_REQUIREMENTS_
Set the data down again, exactly as it reads, but without the pictures.

-- START OF INPUT ROWS --

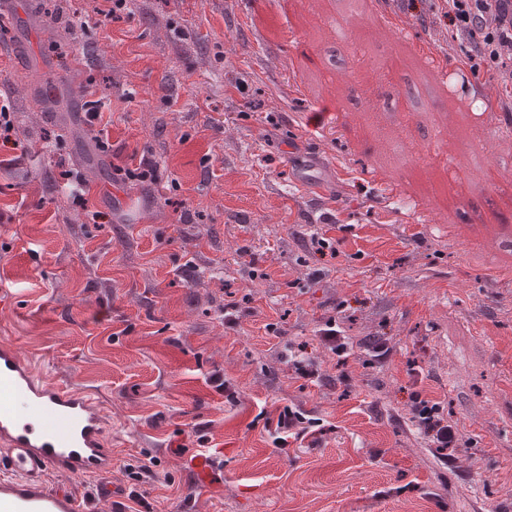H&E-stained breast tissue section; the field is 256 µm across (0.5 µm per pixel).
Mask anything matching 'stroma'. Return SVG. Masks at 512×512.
Segmentation results:
<instances>
[{
    "label": "stroma",
    "mask_w": 512,
    "mask_h": 512,
    "mask_svg": "<svg viewBox=\"0 0 512 512\" xmlns=\"http://www.w3.org/2000/svg\"><path fill=\"white\" fill-rule=\"evenodd\" d=\"M103 5L0 0V340L97 395L122 507L512 512V100L438 0ZM29 29L41 51L15 65ZM331 316L343 364L316 337ZM292 345L318 381L295 379ZM420 400L457 424L451 454ZM287 409L306 432L282 447ZM189 448L223 456L222 486L199 490ZM415 411L418 415V423L432 448H439L442 451L458 448L460 441L458 428L440 415V409L436 403L429 405V401H420Z\"/></svg>",
    "instance_id": "35a3bbf8"
}]
</instances>
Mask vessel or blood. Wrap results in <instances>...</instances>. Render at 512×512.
I'll return each instance as SVG.
<instances>
[{"label":"vessel or blood","instance_id":"vessel-or-blood-1","mask_svg":"<svg viewBox=\"0 0 512 512\" xmlns=\"http://www.w3.org/2000/svg\"><path fill=\"white\" fill-rule=\"evenodd\" d=\"M108 427L91 392L49 378L18 344L0 342V512H81L76 495L48 478L109 473ZM182 462L199 486L223 485L216 454L190 449Z\"/></svg>","mask_w":512,"mask_h":512}]
</instances>
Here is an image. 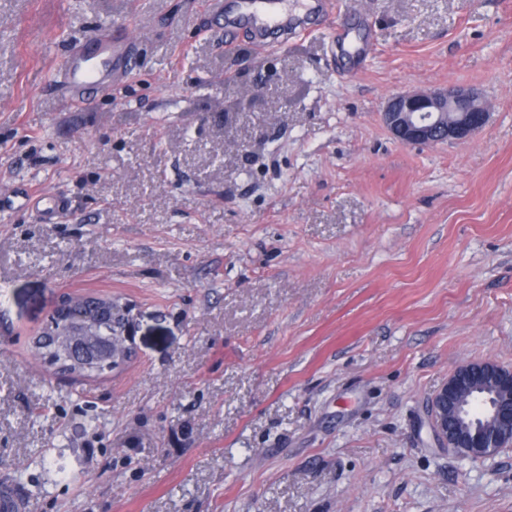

-- END OF INPUT ROWS --

_EXPECTED ANSWER_
H&E-stained breast tissue section; the field is 256 µm across (0.5 µm per pixel).
Mask anything matching 'stroma'. Return SVG. Masks at 512×512.
Segmentation results:
<instances>
[{
    "label": "stroma",
    "mask_w": 512,
    "mask_h": 512,
    "mask_svg": "<svg viewBox=\"0 0 512 512\" xmlns=\"http://www.w3.org/2000/svg\"><path fill=\"white\" fill-rule=\"evenodd\" d=\"M103 5L0 0V340L97 395L122 507L512 512V100L438 0ZM29 29L41 51L15 65ZM331 316L343 364L316 337ZM292 345L318 381L295 379ZM420 400L457 424L451 454ZM287 409L306 432L282 447ZM189 448L223 456L222 486L199 490ZM415 411L418 415V423L432 448H439L442 451L458 448L460 441L458 428L440 415V409L436 403L429 405V401H420Z\"/></svg>",
    "instance_id": "35a3bbf8"
}]
</instances>
Mask vessel or blood. Wrap results in <instances>...</instances>. Render at 512×512.
I'll return each instance as SVG.
<instances>
[{"label":"vessel or blood","instance_id":"vessel-or-blood-1","mask_svg":"<svg viewBox=\"0 0 512 512\" xmlns=\"http://www.w3.org/2000/svg\"><path fill=\"white\" fill-rule=\"evenodd\" d=\"M108 427L91 392L49 378L18 344L0 342V512H81L76 495L48 478L109 473ZM182 462L199 486L223 485L216 454L190 449Z\"/></svg>","mask_w":512,"mask_h":512}]
</instances>
Here is an image. 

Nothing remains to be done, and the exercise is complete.